[Spatial reasoning data]
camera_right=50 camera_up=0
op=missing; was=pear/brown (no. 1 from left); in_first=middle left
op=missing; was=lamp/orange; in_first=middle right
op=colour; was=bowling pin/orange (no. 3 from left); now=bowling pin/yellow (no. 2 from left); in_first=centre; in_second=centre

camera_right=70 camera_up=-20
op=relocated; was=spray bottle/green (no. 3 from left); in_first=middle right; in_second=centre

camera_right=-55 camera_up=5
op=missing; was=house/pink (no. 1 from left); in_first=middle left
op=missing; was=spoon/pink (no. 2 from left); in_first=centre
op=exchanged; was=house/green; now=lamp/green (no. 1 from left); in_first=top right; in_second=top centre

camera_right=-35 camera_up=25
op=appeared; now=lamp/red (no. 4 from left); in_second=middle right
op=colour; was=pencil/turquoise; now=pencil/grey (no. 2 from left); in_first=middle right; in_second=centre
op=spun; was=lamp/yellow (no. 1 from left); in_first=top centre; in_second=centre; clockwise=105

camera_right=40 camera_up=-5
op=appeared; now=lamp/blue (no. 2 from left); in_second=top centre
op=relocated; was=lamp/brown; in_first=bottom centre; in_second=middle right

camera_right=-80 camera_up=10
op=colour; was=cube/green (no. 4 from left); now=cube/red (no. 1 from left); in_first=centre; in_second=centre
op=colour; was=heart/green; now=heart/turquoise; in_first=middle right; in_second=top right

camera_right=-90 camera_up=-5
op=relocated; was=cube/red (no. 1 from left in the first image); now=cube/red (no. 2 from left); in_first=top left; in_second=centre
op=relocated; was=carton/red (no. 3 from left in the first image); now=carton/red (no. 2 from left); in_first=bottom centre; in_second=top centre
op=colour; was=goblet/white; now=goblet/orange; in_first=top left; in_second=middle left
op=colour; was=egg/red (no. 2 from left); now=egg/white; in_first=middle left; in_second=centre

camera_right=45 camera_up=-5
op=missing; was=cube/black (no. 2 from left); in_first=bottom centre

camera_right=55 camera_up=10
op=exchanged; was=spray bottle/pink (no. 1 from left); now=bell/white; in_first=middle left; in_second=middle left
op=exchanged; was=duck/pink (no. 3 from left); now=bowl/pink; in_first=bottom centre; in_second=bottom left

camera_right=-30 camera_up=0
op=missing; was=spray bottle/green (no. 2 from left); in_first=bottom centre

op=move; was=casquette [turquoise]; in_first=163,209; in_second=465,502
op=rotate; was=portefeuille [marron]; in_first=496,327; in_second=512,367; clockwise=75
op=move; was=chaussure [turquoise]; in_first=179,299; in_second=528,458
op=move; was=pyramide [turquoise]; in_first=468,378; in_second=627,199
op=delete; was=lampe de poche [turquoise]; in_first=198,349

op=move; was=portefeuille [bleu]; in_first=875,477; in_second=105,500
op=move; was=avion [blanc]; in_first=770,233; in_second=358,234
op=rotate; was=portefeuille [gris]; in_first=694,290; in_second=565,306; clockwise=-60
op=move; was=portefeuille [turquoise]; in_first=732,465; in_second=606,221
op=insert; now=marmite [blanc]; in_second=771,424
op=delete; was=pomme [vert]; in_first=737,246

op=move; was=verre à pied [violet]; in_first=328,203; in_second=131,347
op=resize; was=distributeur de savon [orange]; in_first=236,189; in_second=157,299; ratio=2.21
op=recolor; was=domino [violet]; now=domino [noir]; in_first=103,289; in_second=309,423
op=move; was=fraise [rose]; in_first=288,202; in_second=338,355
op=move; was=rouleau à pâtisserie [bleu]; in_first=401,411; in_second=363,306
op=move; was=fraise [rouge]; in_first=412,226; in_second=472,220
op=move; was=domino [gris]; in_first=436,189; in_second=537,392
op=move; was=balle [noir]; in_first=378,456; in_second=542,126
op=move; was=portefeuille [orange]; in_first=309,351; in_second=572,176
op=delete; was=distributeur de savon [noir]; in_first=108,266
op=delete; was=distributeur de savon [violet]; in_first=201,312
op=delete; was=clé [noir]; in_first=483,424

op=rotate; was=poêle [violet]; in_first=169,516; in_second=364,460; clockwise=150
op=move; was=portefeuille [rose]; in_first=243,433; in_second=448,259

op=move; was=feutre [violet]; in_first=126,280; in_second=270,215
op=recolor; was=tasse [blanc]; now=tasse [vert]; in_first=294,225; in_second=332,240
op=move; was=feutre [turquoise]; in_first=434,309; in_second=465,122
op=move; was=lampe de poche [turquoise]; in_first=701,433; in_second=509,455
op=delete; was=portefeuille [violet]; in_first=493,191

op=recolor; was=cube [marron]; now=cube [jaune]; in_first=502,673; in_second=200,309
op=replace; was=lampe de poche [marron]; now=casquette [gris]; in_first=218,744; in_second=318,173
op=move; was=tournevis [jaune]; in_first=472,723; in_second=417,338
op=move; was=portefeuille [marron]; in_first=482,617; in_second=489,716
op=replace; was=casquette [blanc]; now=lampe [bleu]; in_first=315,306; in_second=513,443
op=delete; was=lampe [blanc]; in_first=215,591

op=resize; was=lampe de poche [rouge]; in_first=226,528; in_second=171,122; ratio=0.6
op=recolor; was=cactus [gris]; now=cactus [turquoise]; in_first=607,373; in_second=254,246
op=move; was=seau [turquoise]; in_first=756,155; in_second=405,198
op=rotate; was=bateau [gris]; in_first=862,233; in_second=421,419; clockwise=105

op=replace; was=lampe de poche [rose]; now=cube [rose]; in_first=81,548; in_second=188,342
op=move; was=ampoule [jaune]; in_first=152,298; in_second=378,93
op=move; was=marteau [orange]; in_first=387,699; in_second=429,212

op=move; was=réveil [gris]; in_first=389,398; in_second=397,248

### WHAT IS EXPECTED
Extract every line above exactly as it stands.

### EXPECTED ANSWER
camera_right=50 camera_up=0
op=missing; was=pear/brown (no. 1 from left); in_first=middle left
op=missing; was=lamp/orange; in_first=middle right
op=colour; was=bowling pin/orange (no. 3 from left); now=bowling pin/yellow (no. 2 from left); in_first=centre; in_second=centre

camera_right=70 camera_up=-20
op=relocated; was=spray bottle/green (no. 3 from left); in_first=middle right; in_second=centre

camera_right=-55 camera_up=5
op=missing; was=house/pink (no. 1 from left); in_first=middle left
op=missing; was=spoon/pink (no. 2 from left); in_first=centre
op=exchanged; was=house/green; now=lamp/green (no. 1 from left); in_first=top right; in_second=top centre

camera_right=-35 camera_up=25
op=appeared; now=lamp/red (no. 4 from left); in_second=middle right
op=colour; was=pencil/turquoise; now=pencil/grey (no. 2 from left); in_first=middle right; in_second=centre
op=spun; was=lamp/yellow (no. 1 from left); in_first=top centre; in_second=centre; clockwise=105

camera_right=40 camera_up=-5
op=appeared; now=lamp/blue (no. 2 from left); in_second=top centre
op=relocated; was=lamp/brown; in_first=bottom centre; in_second=middle right

camera_right=-80 camera_up=10
op=colour; was=cube/green (no. 4 from left); now=cube/red (no. 1 from left); in_first=centre; in_second=centre
op=colour; was=heart/green; now=heart/turquoise; in_first=middle right; in_second=top right

camera_right=-90 camera_up=-5
op=relocated; was=cube/red (no. 1 from left in the first image); now=cube/red (no. 2 from left); in_first=top left; in_second=centre
op=relocated; was=carton/red (no. 3 from left in the first image); now=carton/red (no. 2 from left); in_first=bottom centre; in_second=top centre
op=colour; was=goblet/white; now=goblet/orange; in_first=top left; in_second=middle left
op=colour; was=egg/red (no. 2 from left); now=egg/white; in_first=middle left; in_second=centre

camera_right=45 camera_up=-5
op=missing; was=cube/black (no. 2 from left); in_first=bottom centre

camera_right=55 camera_up=10
op=exchanged; was=spray bottle/pink (no. 1 from left); now=bell/white; in_first=middle left; in_second=middle left
op=exchanged; was=duck/pink (no. 3 from left); now=bowl/pink; in_first=bottom centre; in_second=bottom left

camera_right=-30 camera_up=0
op=missing; was=spray bottle/green (no. 2 from left); in_first=bottom centre

op=move; was=casquette [turquoise]; in_first=163,209; in_second=465,502
op=rotate; was=portefeuille [marron]; in_first=496,327; in_second=512,367; clockwise=75
op=move; was=chaussure [turquoise]; in_first=179,299; in_second=528,458
op=move; was=pyramide [turquoise]; in_first=468,378; in_second=627,199
op=delete; was=lampe de poche [turquoise]; in_first=198,349

op=move; was=portefeuille [bleu]; in_first=875,477; in_second=105,500
op=move; was=avion [blanc]; in_first=770,233; in_second=358,234
op=rotate; was=portefeuille [gris]; in_first=694,290; in_second=565,306; clockwise=-60
op=move; was=portefeuille [turquoise]; in_first=732,465; in_second=606,221
op=insert; now=marmite [blanc]; in_second=771,424
op=delete; was=pomme [vert]; in_first=737,246

op=move; was=verre à pied [violet]; in_first=328,203; in_second=131,347
op=resize; was=distributeur de savon [orange]; in_first=236,189; in_second=157,299; ratio=2.21
op=recolor; was=domino [violet]; now=domino [noir]; in_first=103,289; in_second=309,423
op=move; was=fraise [rose]; in_first=288,202; in_second=338,355
op=move; was=rouleau à pâtisserie [bleu]; in_first=401,411; in_second=363,306
op=move; was=fraise [rouge]; in_first=412,226; in_second=472,220
op=move; was=domino [gris]; in_first=436,189; in_second=537,392
op=move; was=balle [noir]; in_first=378,456; in_second=542,126
op=move; was=portefeuille [orange]; in_first=309,351; in_second=572,176
op=delete; was=distributeur de savon [noir]; in_first=108,266
op=delete; was=distributeur de savon [violet]; in_first=201,312
op=delete; was=clé [noir]; in_first=483,424

op=rotate; was=poêle [violet]; in_first=169,516; in_second=364,460; clockwise=150
op=move; was=portefeuille [rose]; in_first=243,433; in_second=448,259

op=move; was=feutre [violet]; in_first=126,280; in_second=270,215
op=recolor; was=tasse [blanc]; now=tasse [vert]; in_first=294,225; in_second=332,240
op=move; was=feutre [turquoise]; in_first=434,309; in_second=465,122
op=move; was=lampe de poche [turquoise]; in_first=701,433; in_second=509,455
op=delete; was=portefeuille [violet]; in_first=493,191

op=recolor; was=cube [marron]; now=cube [jaune]; in_first=502,673; in_second=200,309
op=replace; was=lampe de poche [marron]; now=casquette [gris]; in_first=218,744; in_second=318,173
op=move; was=tournevis [jaune]; in_first=472,723; in_second=417,338
op=move; was=portefeuille [marron]; in_first=482,617; in_second=489,716
op=replace; was=casquette [blanc]; now=lampe [bleu]; in_first=315,306; in_second=513,443
op=delete; was=lampe [blanc]; in_first=215,591

op=resize; was=lampe de poche [rouge]; in_first=226,528; in_second=171,122; ratio=0.6
op=recolor; was=cactus [gris]; now=cactus [turquoise]; in_first=607,373; in_second=254,246
op=move; was=seau [turquoise]; in_first=756,155; in_second=405,198
op=rotate; was=bateau [gris]; in_first=862,233; in_second=421,419; clockwise=105

op=replace; was=lampe de poche [rose]; now=cube [rose]; in_first=81,548; in_second=188,342
op=move; was=ampoule [jaune]; in_first=152,298; in_second=378,93
op=move; was=marteau [orange]; in_first=387,699; in_second=429,212

op=move; was=réveil [gris]; in_first=389,398; in_second=397,248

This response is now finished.